What needs to be done
Reproduce every line of the stored records below exactly, leaving out the pictures.

[Stored records]

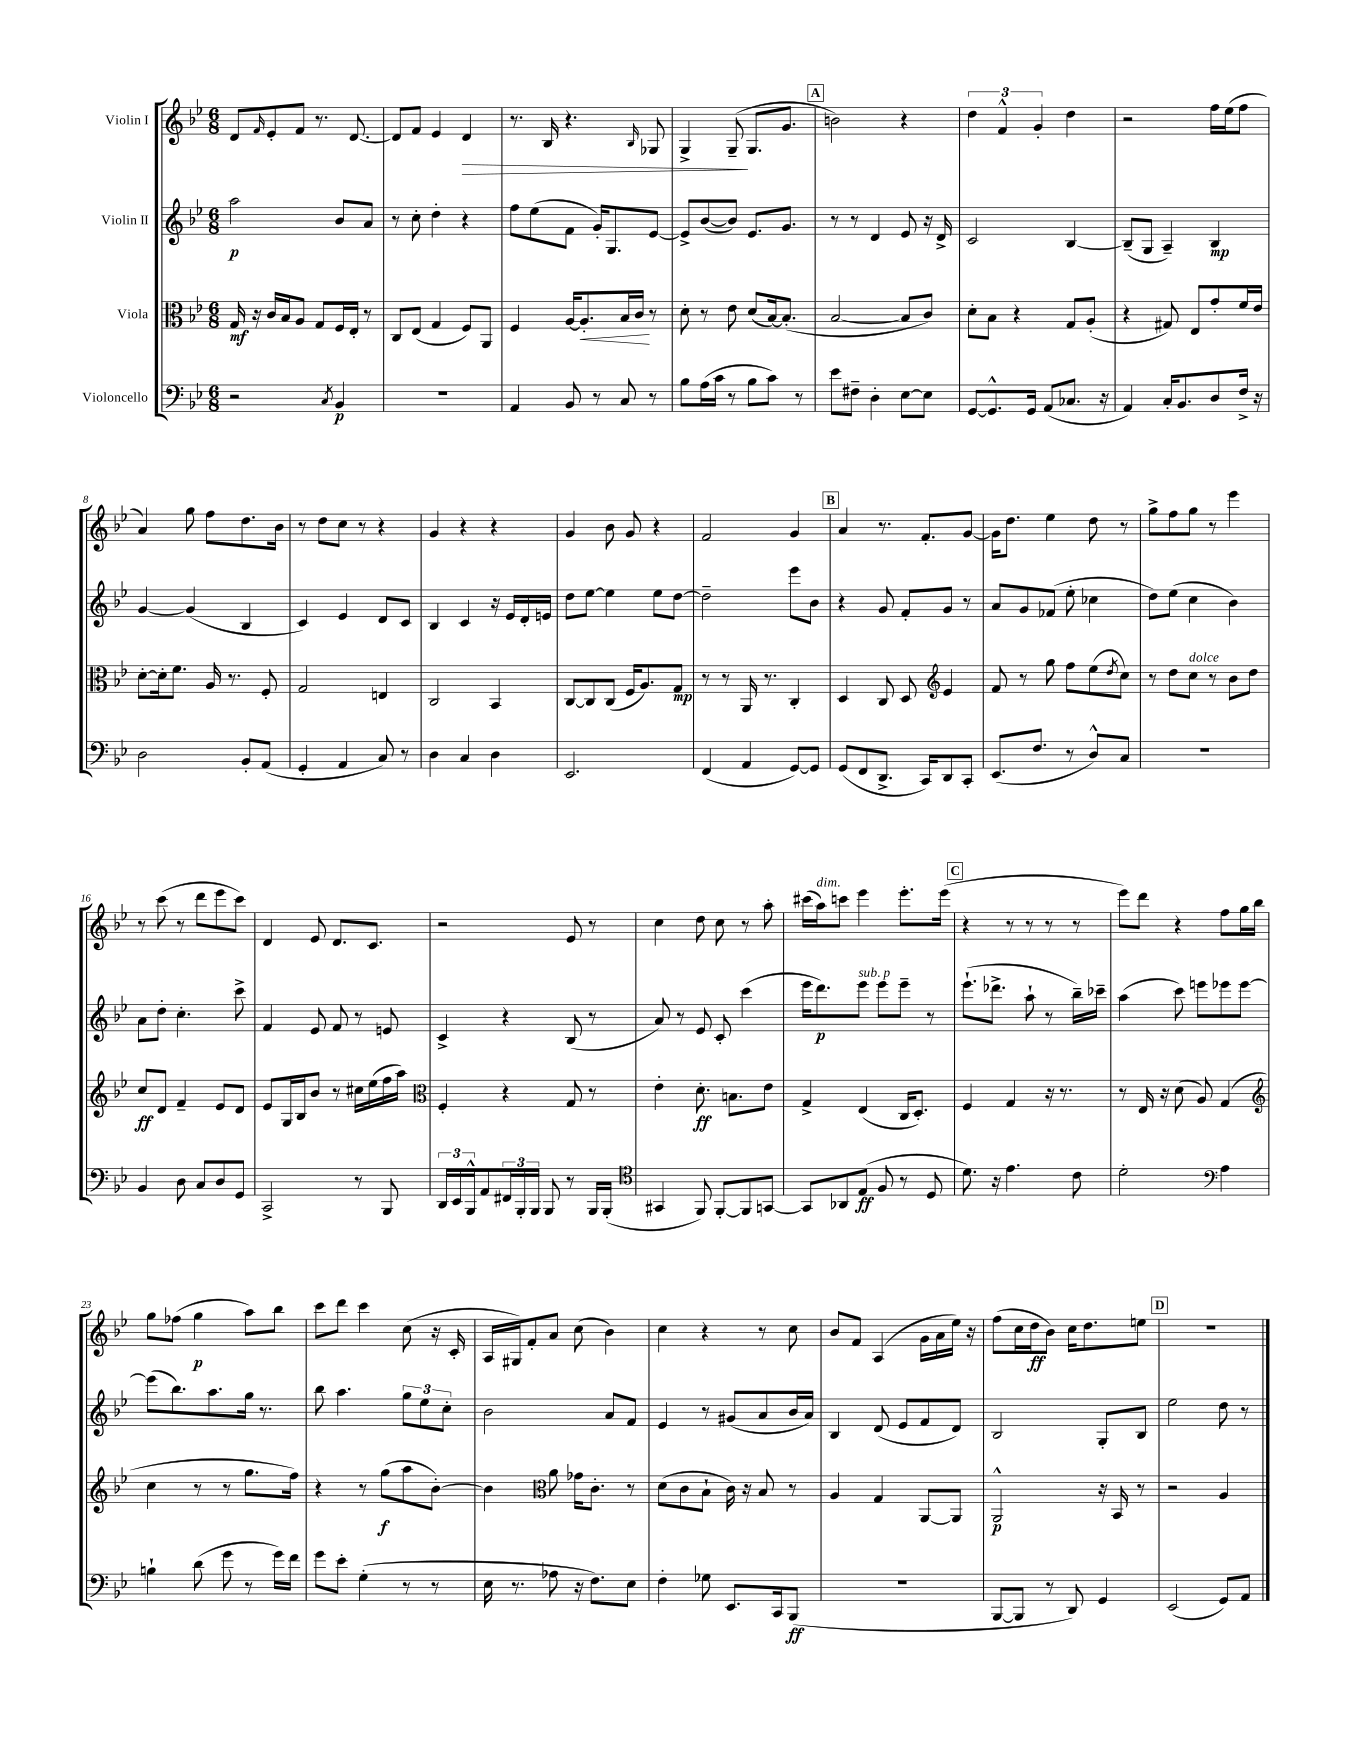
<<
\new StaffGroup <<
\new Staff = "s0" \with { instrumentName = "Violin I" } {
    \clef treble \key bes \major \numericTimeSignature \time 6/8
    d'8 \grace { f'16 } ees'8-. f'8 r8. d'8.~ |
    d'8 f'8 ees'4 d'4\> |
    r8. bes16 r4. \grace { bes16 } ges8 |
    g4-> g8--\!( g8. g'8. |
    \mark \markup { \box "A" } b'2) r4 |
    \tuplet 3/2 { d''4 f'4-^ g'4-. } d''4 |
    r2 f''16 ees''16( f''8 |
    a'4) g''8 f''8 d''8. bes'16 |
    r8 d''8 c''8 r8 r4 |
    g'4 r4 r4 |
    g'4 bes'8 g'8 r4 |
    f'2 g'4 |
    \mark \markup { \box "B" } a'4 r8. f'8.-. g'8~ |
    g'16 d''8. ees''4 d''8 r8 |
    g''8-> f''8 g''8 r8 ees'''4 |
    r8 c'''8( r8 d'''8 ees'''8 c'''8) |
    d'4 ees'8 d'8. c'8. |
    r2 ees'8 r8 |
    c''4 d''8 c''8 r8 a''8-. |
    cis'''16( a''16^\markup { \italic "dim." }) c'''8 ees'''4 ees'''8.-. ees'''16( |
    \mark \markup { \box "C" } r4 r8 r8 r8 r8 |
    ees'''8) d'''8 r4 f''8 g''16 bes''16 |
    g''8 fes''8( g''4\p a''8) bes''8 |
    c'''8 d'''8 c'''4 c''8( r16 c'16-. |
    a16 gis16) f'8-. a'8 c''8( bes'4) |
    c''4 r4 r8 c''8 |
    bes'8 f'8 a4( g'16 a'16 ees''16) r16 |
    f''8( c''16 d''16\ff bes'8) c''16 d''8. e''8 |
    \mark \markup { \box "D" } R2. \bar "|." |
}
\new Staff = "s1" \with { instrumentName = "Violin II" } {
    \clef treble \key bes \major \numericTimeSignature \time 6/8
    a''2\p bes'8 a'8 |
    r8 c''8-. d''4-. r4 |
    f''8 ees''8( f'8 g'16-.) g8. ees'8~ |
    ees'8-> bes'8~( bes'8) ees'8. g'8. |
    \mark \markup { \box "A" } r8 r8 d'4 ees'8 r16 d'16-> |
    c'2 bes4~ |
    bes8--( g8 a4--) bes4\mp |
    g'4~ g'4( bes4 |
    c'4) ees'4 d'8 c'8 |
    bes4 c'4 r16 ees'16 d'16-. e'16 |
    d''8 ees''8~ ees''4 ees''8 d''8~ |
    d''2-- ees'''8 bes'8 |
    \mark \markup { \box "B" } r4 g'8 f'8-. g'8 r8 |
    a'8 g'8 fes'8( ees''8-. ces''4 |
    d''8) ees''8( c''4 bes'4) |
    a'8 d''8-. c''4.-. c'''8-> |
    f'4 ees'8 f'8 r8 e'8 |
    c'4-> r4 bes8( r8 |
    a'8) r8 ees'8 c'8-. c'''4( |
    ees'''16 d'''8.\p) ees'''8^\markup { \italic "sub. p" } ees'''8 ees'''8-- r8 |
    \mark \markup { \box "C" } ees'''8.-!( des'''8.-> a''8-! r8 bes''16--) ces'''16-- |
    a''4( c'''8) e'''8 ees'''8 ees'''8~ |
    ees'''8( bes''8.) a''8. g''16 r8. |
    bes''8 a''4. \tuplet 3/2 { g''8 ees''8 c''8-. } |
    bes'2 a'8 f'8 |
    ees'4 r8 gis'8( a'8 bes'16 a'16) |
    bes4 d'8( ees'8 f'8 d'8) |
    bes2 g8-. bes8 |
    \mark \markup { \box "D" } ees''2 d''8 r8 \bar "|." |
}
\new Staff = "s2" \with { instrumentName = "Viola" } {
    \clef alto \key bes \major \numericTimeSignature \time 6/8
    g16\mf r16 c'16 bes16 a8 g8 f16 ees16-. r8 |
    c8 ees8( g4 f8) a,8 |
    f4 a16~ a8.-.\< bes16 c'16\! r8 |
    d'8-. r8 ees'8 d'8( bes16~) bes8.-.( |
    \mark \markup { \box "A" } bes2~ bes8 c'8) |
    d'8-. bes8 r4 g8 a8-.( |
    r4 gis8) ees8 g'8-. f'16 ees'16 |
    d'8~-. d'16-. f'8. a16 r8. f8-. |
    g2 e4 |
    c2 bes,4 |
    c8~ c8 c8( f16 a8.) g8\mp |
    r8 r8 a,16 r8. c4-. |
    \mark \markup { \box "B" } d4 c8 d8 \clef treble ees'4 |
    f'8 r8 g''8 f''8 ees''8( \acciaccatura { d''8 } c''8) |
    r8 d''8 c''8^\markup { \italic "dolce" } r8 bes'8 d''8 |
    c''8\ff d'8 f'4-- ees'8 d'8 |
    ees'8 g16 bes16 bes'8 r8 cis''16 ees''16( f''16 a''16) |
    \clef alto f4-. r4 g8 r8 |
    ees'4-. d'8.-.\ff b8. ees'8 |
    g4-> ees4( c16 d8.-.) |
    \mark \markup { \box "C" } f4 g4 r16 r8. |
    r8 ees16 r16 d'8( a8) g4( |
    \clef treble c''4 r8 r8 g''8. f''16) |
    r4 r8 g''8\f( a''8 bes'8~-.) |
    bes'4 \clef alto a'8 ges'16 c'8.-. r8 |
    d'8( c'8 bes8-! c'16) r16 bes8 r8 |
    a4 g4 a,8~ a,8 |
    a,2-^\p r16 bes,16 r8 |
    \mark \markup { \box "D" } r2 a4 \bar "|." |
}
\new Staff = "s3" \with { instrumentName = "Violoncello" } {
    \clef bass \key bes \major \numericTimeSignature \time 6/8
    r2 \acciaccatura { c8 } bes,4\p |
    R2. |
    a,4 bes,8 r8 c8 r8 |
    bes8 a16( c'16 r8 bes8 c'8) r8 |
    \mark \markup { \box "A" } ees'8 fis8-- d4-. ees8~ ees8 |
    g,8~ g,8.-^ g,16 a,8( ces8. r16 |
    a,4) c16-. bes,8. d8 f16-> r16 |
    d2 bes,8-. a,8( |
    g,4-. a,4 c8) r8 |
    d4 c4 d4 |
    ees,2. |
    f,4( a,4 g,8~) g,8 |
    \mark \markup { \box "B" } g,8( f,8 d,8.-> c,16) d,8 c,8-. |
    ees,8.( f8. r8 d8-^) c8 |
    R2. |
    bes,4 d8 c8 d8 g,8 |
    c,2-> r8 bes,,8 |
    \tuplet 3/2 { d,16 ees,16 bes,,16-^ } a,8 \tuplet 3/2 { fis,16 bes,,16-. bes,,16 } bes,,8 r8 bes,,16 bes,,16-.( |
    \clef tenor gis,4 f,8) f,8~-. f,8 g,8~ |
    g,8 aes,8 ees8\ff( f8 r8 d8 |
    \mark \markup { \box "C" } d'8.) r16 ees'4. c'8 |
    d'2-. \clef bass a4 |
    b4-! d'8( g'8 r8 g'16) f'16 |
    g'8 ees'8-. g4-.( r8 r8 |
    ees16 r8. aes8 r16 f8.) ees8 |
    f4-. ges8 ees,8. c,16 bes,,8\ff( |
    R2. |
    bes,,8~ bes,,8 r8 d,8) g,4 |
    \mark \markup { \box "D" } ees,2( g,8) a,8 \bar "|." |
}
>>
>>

Task result
<<
\new StaffGroup <<
\new Staff = "s0" \with { instrumentName = "Violin I" } {
    \clef treble \key bes \major \numericTimeSignature \time 6/8
    d'8 \grace { f'16 } ees'8-. f'8 r8. d'8.~ |
    d'8 f'8 ees'4 d'4\> |
    r8. bes16 r4. \grace { bes16 } ges8 |
    g4-> g8--\!( g8. g'8. |
    \mark \markup { \box "A" } b'2) r4 |
    \tuplet 3/2 { d''4 f'4-^ g'4-. } d''4 |
    r2 f''16 ees''16( f''8 |
    a'4) g''8 f''8 d''8. bes'16 |
    r8 d''8 c''8 r8 r4 |
    g'4 r4 r4 |
    g'4 bes'8 g'8 r4 |
    f'2 g'4 |
    \mark \markup { \box "B" } a'4 r8. f'8.-. g'8~ |
    g'16 d''8. ees''4 d''8 r8 |
    g''8-> f''8 g''8 r8 ees'''4 |
    r8 c'''8( r8 d'''8 ees'''8 c'''8) |
    d'4 ees'8 d'8. c'8. |
    r2 ees'8 r8 |
    c''4 d''8 c''8 r8 a''8-. |
    cis'''16( a''16^\markup { \italic "dim." }) c'''8 ees'''4 ees'''8.-. ees'''16( |
    \mark \markup { \box "C" } r4 r8 r8 r8 r8 |
    ees'''8) d'''8 r4 f''8 g''16 bes''16 |
    g''8 fes''8( g''4\p a''8) bes''8 |
    c'''8 d'''8 c'''4 c''8( r16 c'16-. |
    a16 gis16) f'8-. a'8 c''8( bes'4) |
    c''4 r4 r8 c''8 |
    bes'8 f'8 a4( g'16 a'16 ees''16) r16 |
    f''8( c''16 d''16\ff bes'8) c''16 d''8. e''8 |
    \mark \markup { \box "D" } R2. \bar "|." |
}
\new Staff = "s1" \with { instrumentName = "Violin II" } {
    \clef treble \key bes \major \numericTimeSignature \time 6/8
    a''2\p bes'8 a'8 |
    r8 c''8-. d''4-. r4 |
    f''8 ees''8( f'8 g'16-.) g8. ees'8~ |
    ees'8-> bes'8~( bes'8) ees'8. g'8. |
    \mark \markup { \box "A" } r8 r8 d'4 ees'8 r16 d'16-> |
    c'2 bes4~ |
    bes8--( g8 a4--) bes4\mp |
    g'4~ g'4( bes4 |
    c'4) ees'4 d'8 c'8 |
    bes4 c'4 r16 ees'16 d'16-. e'16 |
    d''8 ees''8~ ees''4 ees''8 d''8~ |
    d''2-- ees'''8 bes'8 |
    \mark \markup { \box "B" } r4 g'8 f'8-. g'8 r8 |
    a'8 g'8 fes'8( ees''8-. ces''4 |
    d''8) ees''8( c''4 bes'4) |
    a'8 d''8-. c''4.-. c'''8-> |
    f'4 ees'8 f'8 r8 e'8 |
    c'4-> r4 bes8( r8 |
    a'8) r8 ees'8 c'8-. c'''4( |
    ees'''16 d'''8.\p) ees'''8^\markup { \italic "sub. p" } ees'''8 ees'''8-- r8 |
    \mark \markup { \box "C" } ees'''8.-!( des'''8.-> a''8-! r8 bes''16--) ces'''16-- |
    a''4( c'''8) e'''8 ees'''8 ees'''8~ |
    ees'''8( bes''8.) a''8. g''16 r8. |
    bes''8 a''4. \tuplet 3/2 { g''8 ees''8 c''8-. } |
    bes'2 a'8 f'8 |
    ees'4 r8 gis'8( a'8 bes'16 a'16) |
    bes4 d'8( ees'8 f'8 d'8) |
    bes2 g8-. bes8 |
    \mark \markup { \box "D" } ees''2 d''8 r8 \bar "|." |
}
\new Staff = "s2" \with { instrumentName = "Viola" } {
    \clef alto \key bes \major \numericTimeSignature \time 6/8
    g16\mf r16 c'16 bes16 a8 g8 f16 ees16-. r8 |
    c8 ees8( g4 f8) a,8 |
    f4 a16~ a8.-.\< bes16 c'16\! r8 |
    d'8-. r8 ees'8 d'8( bes16~) bes8.-.( |
    \mark \markup { \box "A" } bes2~ bes8 c'8) |
    d'8-. bes8 r4 g8 a8-.( |
    r4 gis8) ees8 g'8-. f'16 ees'16 |
    d'8~-. d'16-. f'8. a16 r8. f8-. |
    g2 e4 |
    c2 bes,4 |
    c8~ c8 c8( f16 a8.) g8\mp |
    r8 r8 a,16 r8. c4-. |
    \mark \markup { \box "B" } d4 c8 d8 \clef treble ees'4 |
    f'8 r8 g''8 f''8 ees''8( \acciaccatura { d''8 } c''8) |
    r8 d''8 c''8^\markup { \italic "dolce" } r8 bes'8 d''8 |
    c''8\ff d'8 f'4-- ees'8 d'8 |
    ees'8 g16 bes16 bes'8 r8 cis''16 ees''16( f''16 a''16) |
    \clef alto f4-. r4 g8 r8 |
    ees'4-. d'8.-.\ff b8. ees'8 |
    g4-> ees4( c16 d8.-.) |
    \mark \markup { \box "C" } f4 g4 r16 r8. |
    r8 ees16 r16 d'8( a8) g4( |
    \clef treble c''4 r8 r8 g''8. f''16) |
    r4 r8 g''8\f( a''8 bes'8~-.) |
    bes'4 \clef alto a'8 ges'16 c'8.-. r8 |
    d'8( c'8 bes8-! c'16) r16 bes8 r8 |
    a4 g4 a,8~ a,8 |
    a,2-^\p r16 bes,16 r8 |
    \mark \markup { \box "D" } r2 a4 \bar "|." |
}
\new Staff = "s3" \with { instrumentName = "Violoncello" } {
    \clef bass \key bes \major \numericTimeSignature \time 6/8
    r2 \acciaccatura { c8 } bes,4\p |
    R2. |
    a,4 bes,8 r8 c8 r8 |
    bes8 a16( c'16 r8 bes8 c'8) r8 |
    \mark \markup { \box "A" } ees'8 fis8-- d4-. ees8~ ees8 |
    g,8~ g,8.-^ g,16 a,8( ces8. r16 |
    a,4) c16-. bes,8. d8 f16-> r16 |
    d2 bes,8-. a,8( |
    g,4-. a,4 c8) r8 |
    d4 c4 d4 |
    ees,2. |
    f,4( a,4 g,8~) g,8 |
    \mark \markup { \box "B" } g,8( f,8 d,8.-> c,16) d,8 c,8-. |
    ees,8.( f8. r8 d8-^) c8 |
    R2. |
    bes,4 d8 c8 d8 g,8 |
    c,2-> r8 bes,,8 |
    \tuplet 3/2 { d,16 ees,16 bes,,16-^ } a,8 \tuplet 3/2 { fis,16 bes,,16-. bes,,16 } bes,,8 r8 bes,,16 bes,,16-.( |
    \clef tenor gis,4 f,8) f,8~-. f,8 g,8~ |
    g,8 aes,8 ees8\ff( f8 r8 d8 |
    \mark \markup { \box "C" } d'8.) r16 ees'4. c'8 |
    d'2-. \clef bass a4 |
    b4-! d'8( g'8 r8 g'16) f'16 |
    g'8 ees'8-. g4-.( r8 r8 |
    ees16 r8. aes8 r16 f8.) ees8 |
    f4-. ges8 ees,8. c,16 bes,,8\ff( |
    R2. |
    bes,,8~ bes,,8 r8 d,8) g,4 |
    \mark \markup { \box "D" } ees,2( g,8) a,8 \bar "|." |
}
>>
>>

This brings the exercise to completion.